## Exercise
Extract each line of the material that follows exactly and omit its pictures.

## Data extracts
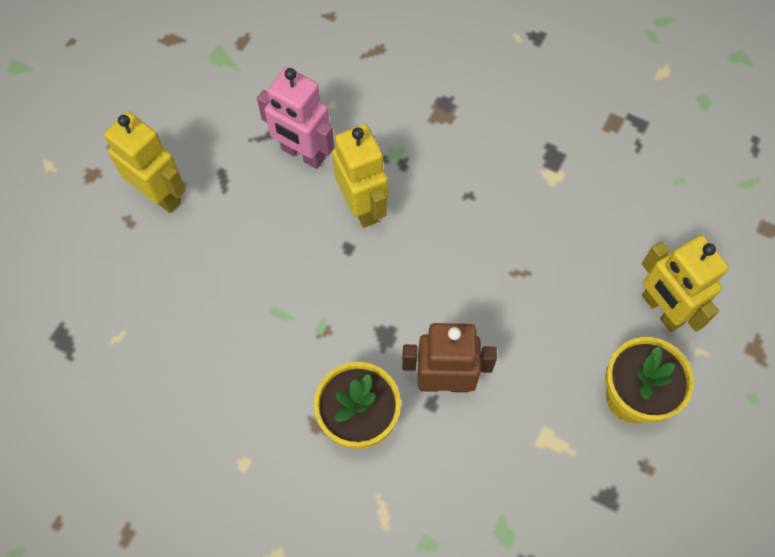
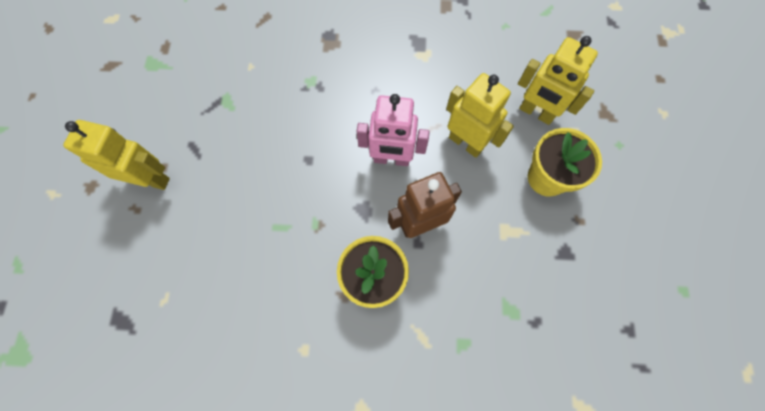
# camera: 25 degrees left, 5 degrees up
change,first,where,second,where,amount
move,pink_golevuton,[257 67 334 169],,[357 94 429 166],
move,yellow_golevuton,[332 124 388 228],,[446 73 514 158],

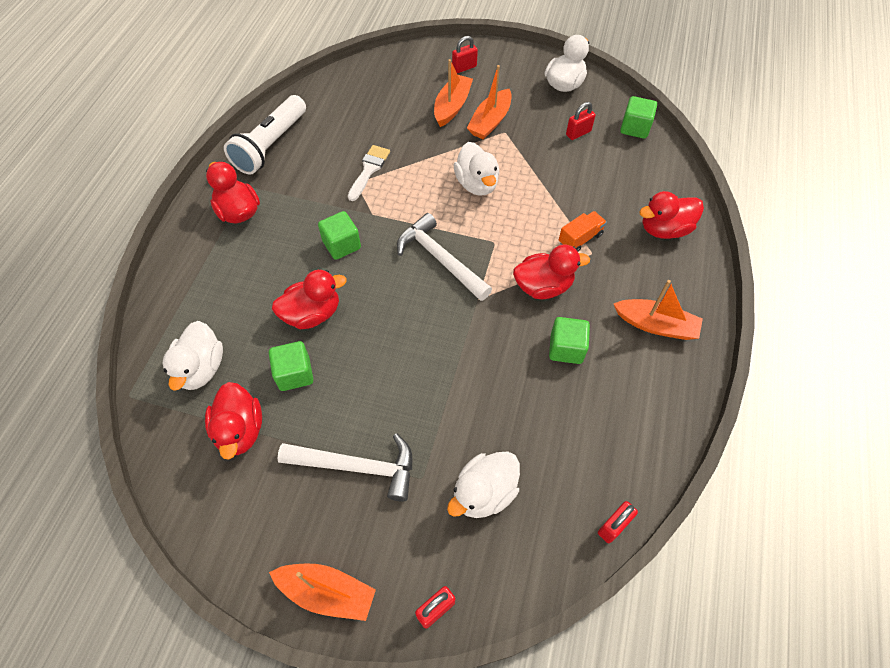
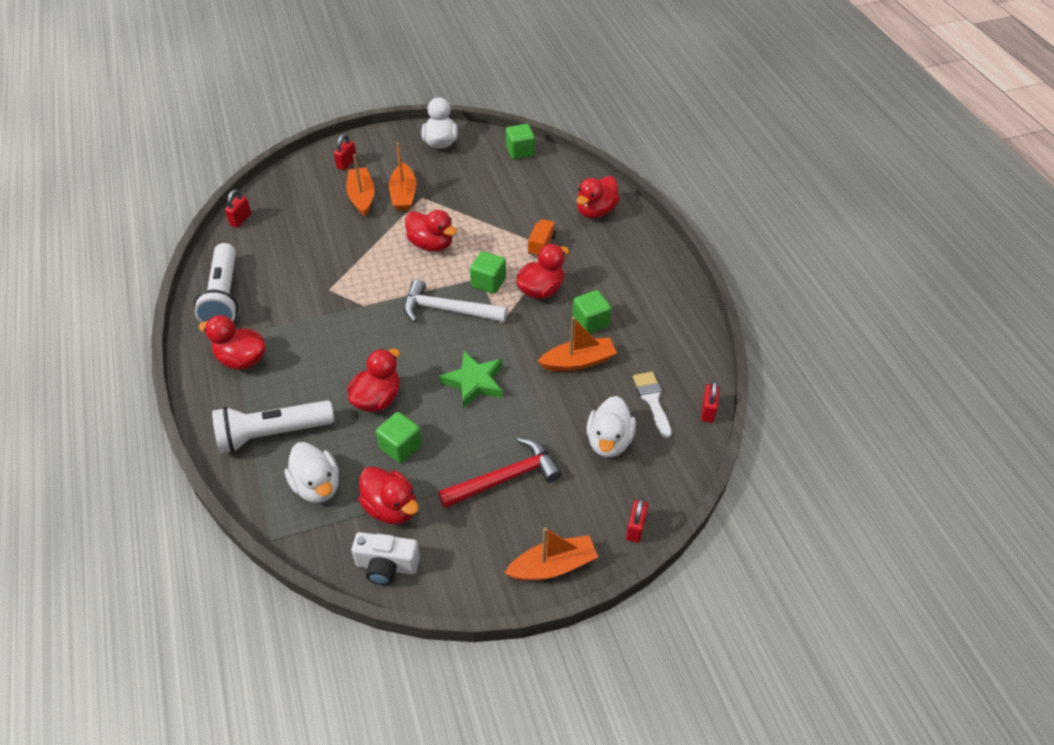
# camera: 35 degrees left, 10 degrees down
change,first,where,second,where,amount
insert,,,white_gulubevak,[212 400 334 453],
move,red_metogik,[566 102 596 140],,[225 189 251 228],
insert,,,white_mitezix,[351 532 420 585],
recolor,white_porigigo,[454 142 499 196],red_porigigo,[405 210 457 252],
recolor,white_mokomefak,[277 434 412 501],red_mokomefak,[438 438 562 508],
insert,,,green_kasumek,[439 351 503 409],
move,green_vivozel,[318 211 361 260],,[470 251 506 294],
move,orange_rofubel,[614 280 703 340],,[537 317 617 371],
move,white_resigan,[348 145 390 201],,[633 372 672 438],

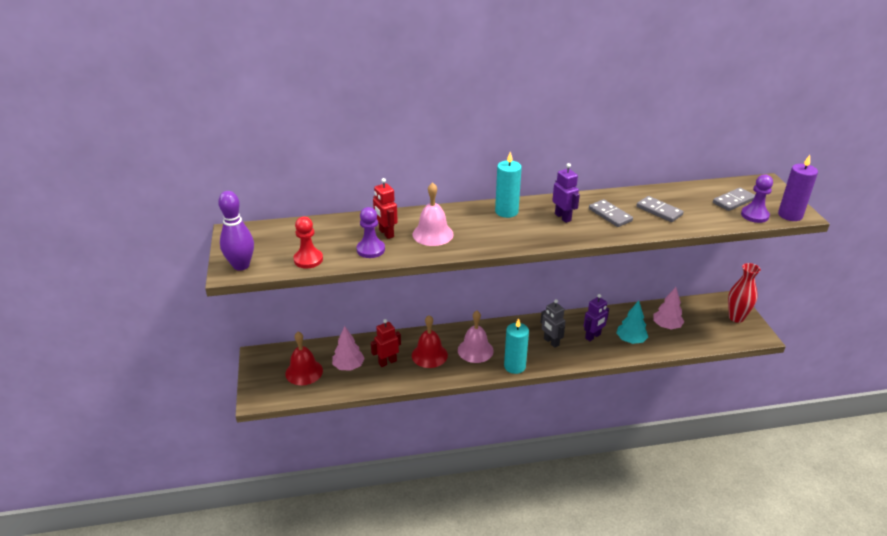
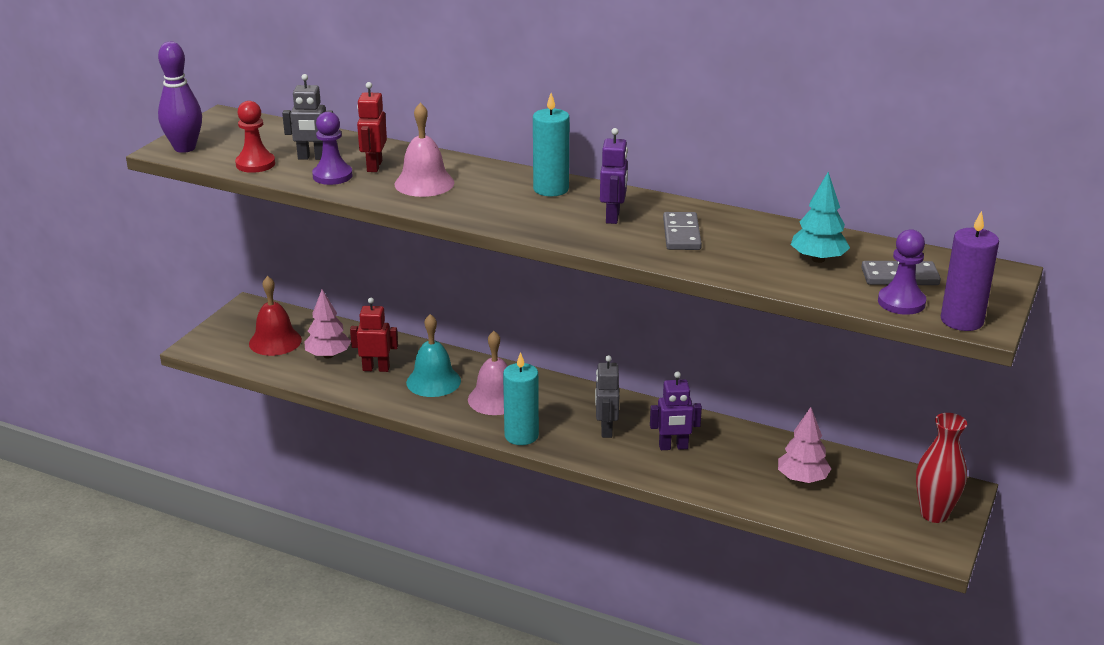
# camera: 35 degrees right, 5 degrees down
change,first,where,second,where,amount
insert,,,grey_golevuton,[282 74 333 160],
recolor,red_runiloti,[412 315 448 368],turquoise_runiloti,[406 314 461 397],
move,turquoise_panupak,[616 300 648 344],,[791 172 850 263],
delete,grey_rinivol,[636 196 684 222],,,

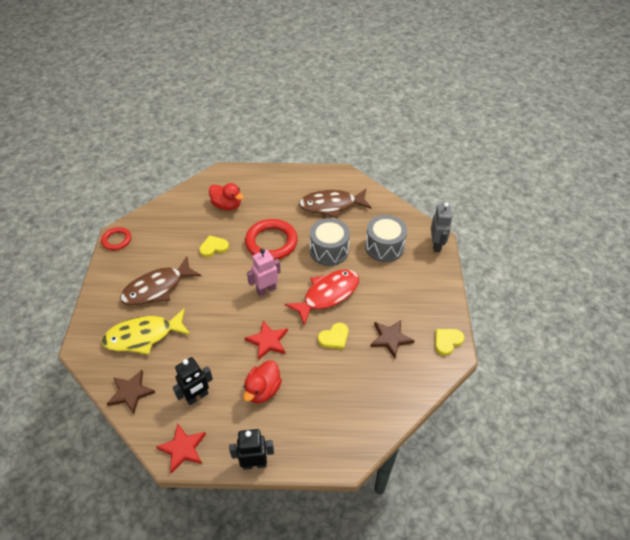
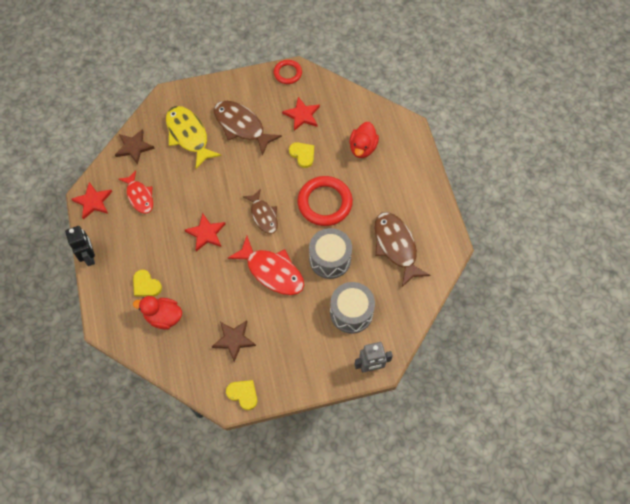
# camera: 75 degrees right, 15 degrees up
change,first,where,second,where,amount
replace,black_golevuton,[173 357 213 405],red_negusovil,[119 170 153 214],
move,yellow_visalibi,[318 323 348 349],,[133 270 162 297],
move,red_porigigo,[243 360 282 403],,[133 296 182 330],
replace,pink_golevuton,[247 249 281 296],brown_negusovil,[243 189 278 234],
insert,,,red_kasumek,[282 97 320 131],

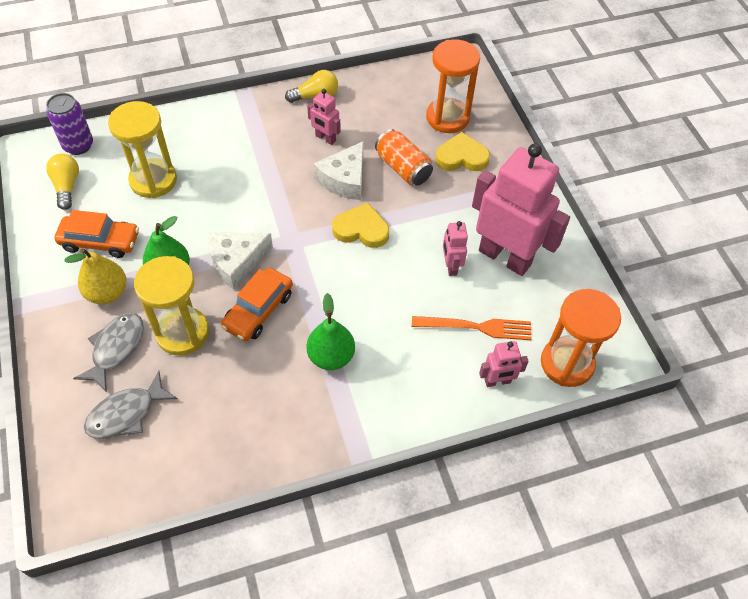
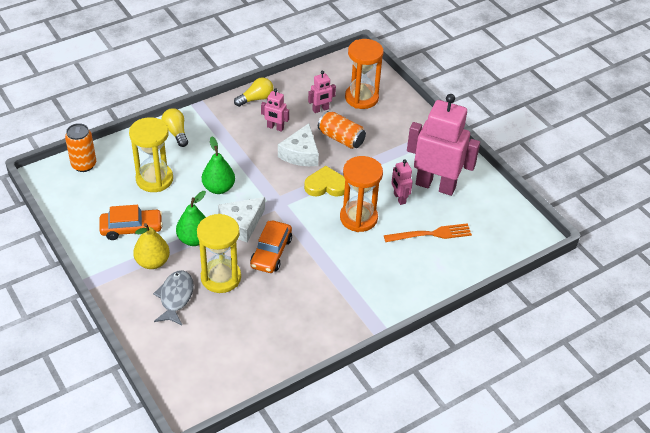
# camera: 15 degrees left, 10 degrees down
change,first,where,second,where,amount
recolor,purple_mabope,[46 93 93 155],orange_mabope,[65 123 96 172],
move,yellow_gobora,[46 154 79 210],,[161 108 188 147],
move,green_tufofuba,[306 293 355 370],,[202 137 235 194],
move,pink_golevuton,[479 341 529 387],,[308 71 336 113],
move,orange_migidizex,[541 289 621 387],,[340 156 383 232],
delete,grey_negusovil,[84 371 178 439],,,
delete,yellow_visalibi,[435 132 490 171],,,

## Response below
# camera: 25 degrees left, 5 degrees up
change,first,where,second,where,amount
move,pink_golevuton,[257 67 334 169],,[357 94 429 166],
move,yellow_golevuton,[332 124 388 228],,[446 73 514 158],

# camera: 35 degrees left, 10 degrees down
change,first,where,second,where,amount
insert,,,white_gulubevak,[212 400 334 453],
move,red_metogik,[566 102 596 140],,[225 189 251 228],
insert,,,white_mitezix,[351 532 420 585],
recolor,white_porigigo,[454 142 499 196],red_porigigo,[405 210 457 252],
recolor,white_mokomefak,[277 434 412 501],red_mokomefak,[438 438 562 508],
insert,,,green_kasumek,[439 351 503 409],
move,green_vivozel,[318 211 361 260],,[470 251 506 294],
move,orange_rofubel,[614 280 703 340],,[537 317 617 371],
move,white_resigan,[348 145 390 201],,[633 372 672 438],

# camera: 35 degrees right, 5 degrees down
change,first,where,second,where,amount
insert,,,grey_golevuton,[282 74 333 160],
recolor,red_runiloti,[412 315 448 368],turquoise_runiloti,[406 314 461 397],
move,turquoise_panupak,[616 300 648 344],,[791 172 850 263],
delete,grey_rinivol,[636 196 684 222],,,

# camera: 75 degrees right, 15 degrees up
change,first,where,second,where,amount
replace,black_golevuton,[173 357 213 405],red_negusovil,[119 170 153 214],
move,yellow_visalibi,[318 323 348 349],,[133 270 162 297],
move,red_porigigo,[243 360 282 403],,[133 296 182 330],
replace,pink_golevuton,[247 249 281 296],brown_negusovil,[243 189 278 234],
insert,,,red_kasumek,[282 97 320 131],

# camera: 15 degrees left, 10 degrees down
change,first,where,second,where,amount
recolor,purple_mabope,[46 93 93 155],orange_mabope,[65 123 96 172],
move,yellow_gobora,[46 154 79 210],,[161 108 188 147],
move,green_tufofuba,[306 293 355 370],,[202 137 235 194],
move,pink_golevuton,[479 341 529 387],,[308 71 336 113],
move,orange_migidizex,[541 289 621 387],,[340 156 383 232],
delete,grey_negusovil,[84 371 178 439],,,
delete,yellow_visalibi,[435 132 490 171],,,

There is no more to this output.